[[ RECORD EXCERPTS open ]]
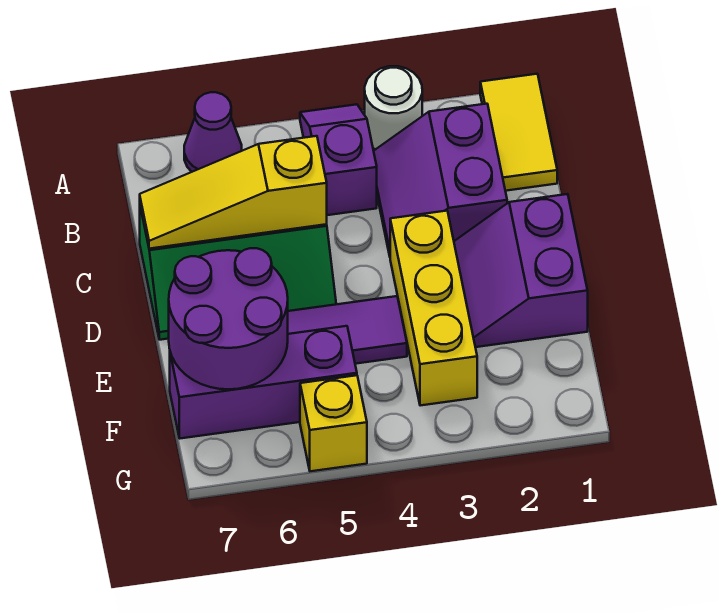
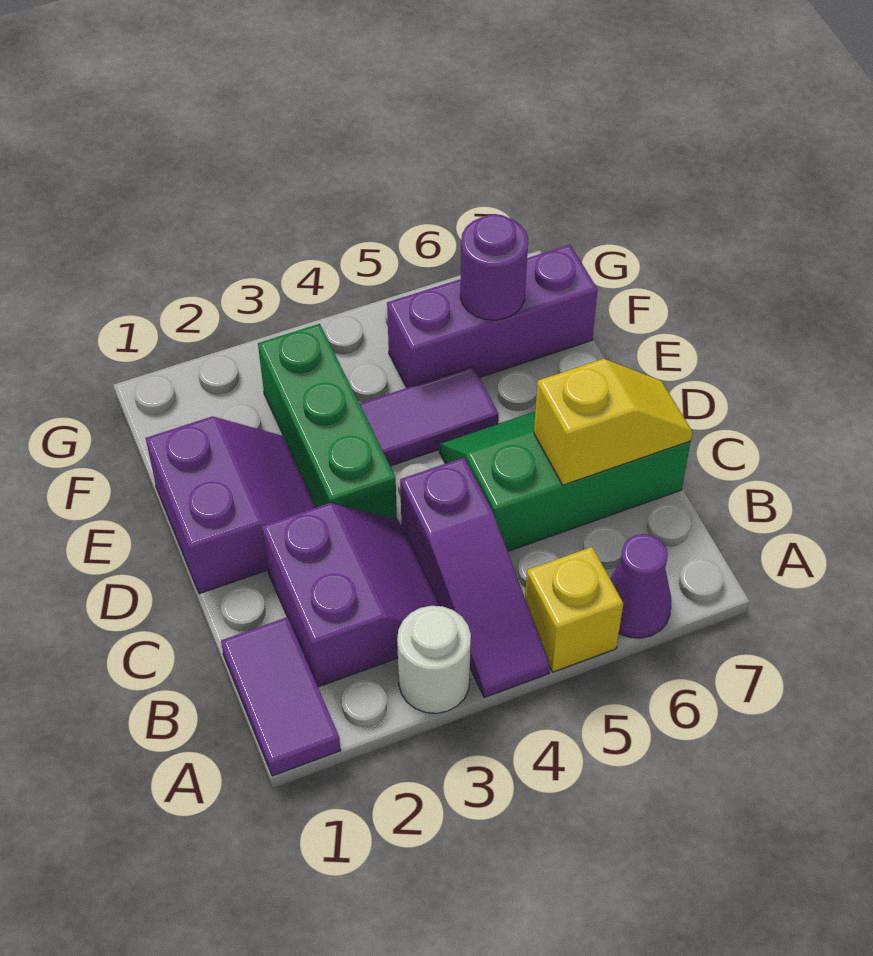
yellow tile A1:B1 level 1 -> purple tile A1:B1 level 1
purple slope A4:B4 level 1 top B -> purple slope A4:C4 level 1 top C
yellow slope C5:C7 level 2 top 5 -> yellow slope C6:C7 level 2 top 6
yellow brick D3:F3 level 1 -> green brick D3:F3 level 1
purple round brick E6:F7 level 2 -> purple round brick F6 level 2
yellow brick G5 level 1 -> yellow brick A5 level 1

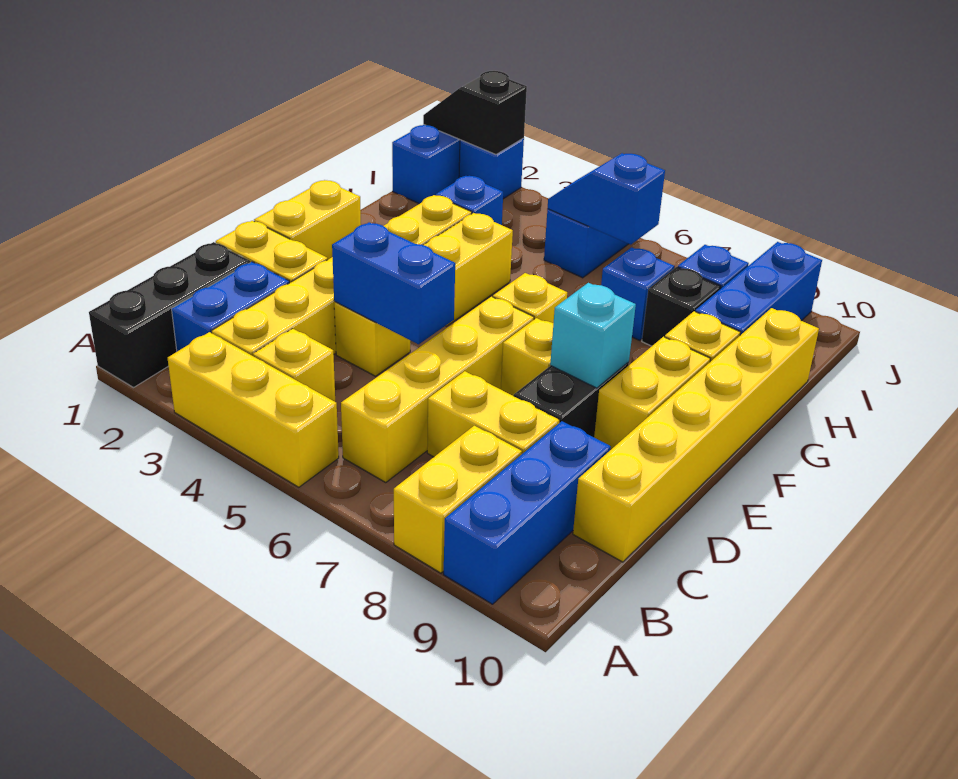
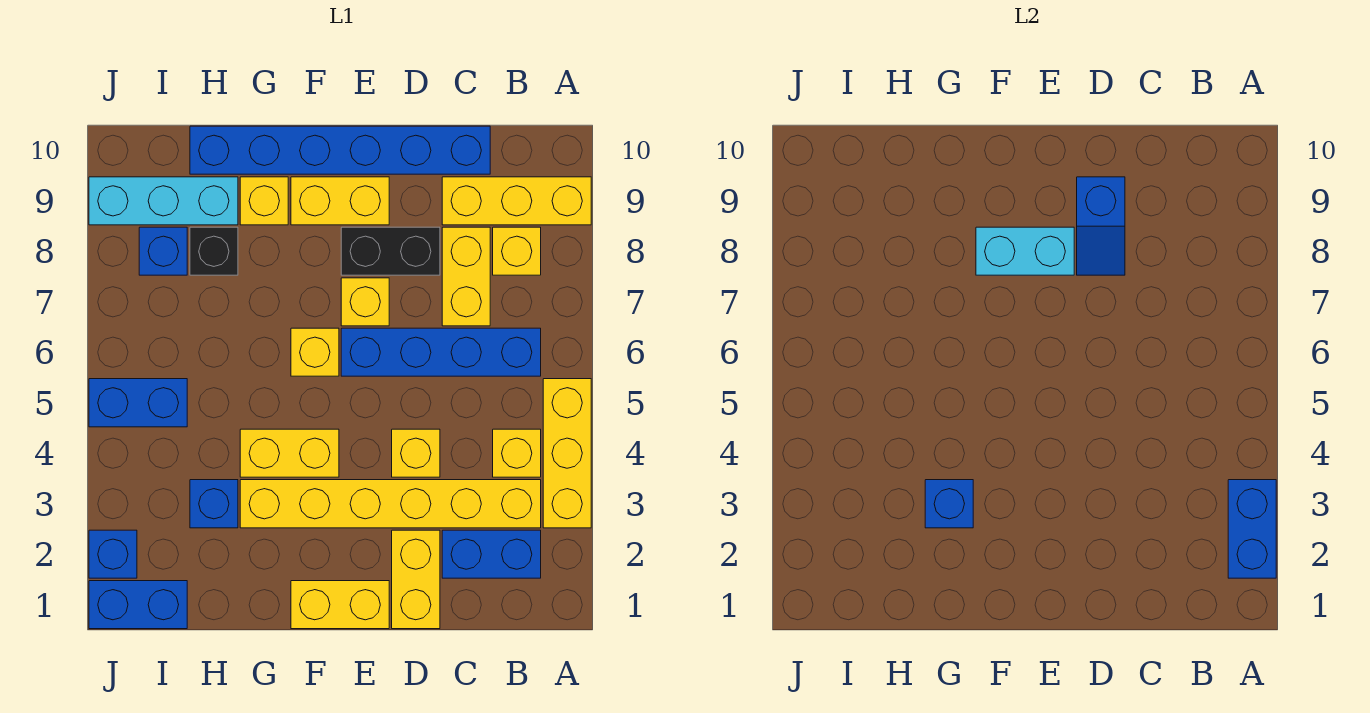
black brick A1:C1 level 1 -> none
yellow brick A8:B8 level 1 -> yellow brick B8 level 1
blue brick A9:C9 level 1 -> yellow brick A9:C9 level 1
yellow brick B6:E6 level 1 -> blue brick B6:E6 level 1
yellow brick C10:H10 level 1 -> blue brick C10:H10 level 1
blue brick D4:D5 level 2 -> blue brick A2:A3 level 2
cyan brick E8 level 2 -> cyan brick E8:F8 level 2
blue brick H7 level 1 -> blue brick G3 level 2
blue brick H9:J9 level 1 -> cyan brick H9:J9 level 1
blue slope I5:I6 level 2 top 6 -> blue slope D8:D9 level 2 top 9
black slope J1:J2 level 2 top 2 -> none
[[ RECORD EXCERPTS closed ]]
**EXERCISE INSTRUCTIONS:** Tally the lines of the entries that carry the word "yellow" and say only that number.

**RESPONSE:** 8